------ DATASET ROWS ------

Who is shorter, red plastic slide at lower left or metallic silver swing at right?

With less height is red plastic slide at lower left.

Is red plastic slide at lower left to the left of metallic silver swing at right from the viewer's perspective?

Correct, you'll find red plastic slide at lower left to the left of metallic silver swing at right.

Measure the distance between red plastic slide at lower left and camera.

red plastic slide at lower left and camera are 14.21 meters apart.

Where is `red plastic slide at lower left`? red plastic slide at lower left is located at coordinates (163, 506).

------

[GIVEN PROBLEM]: Copy the entries word for word, starting at the line with "Measure the distance" and continuing through the end of the entries.

[SOLUTION TO THIS PROBLEM]:
Measure the distance between red plastic slide at lower left and camera.

red plastic slide at lower left and camera are 14.21 meters apart.

Where is `red plastic slide at lower left`? red plastic slide at lower left is located at coordinates (163, 506).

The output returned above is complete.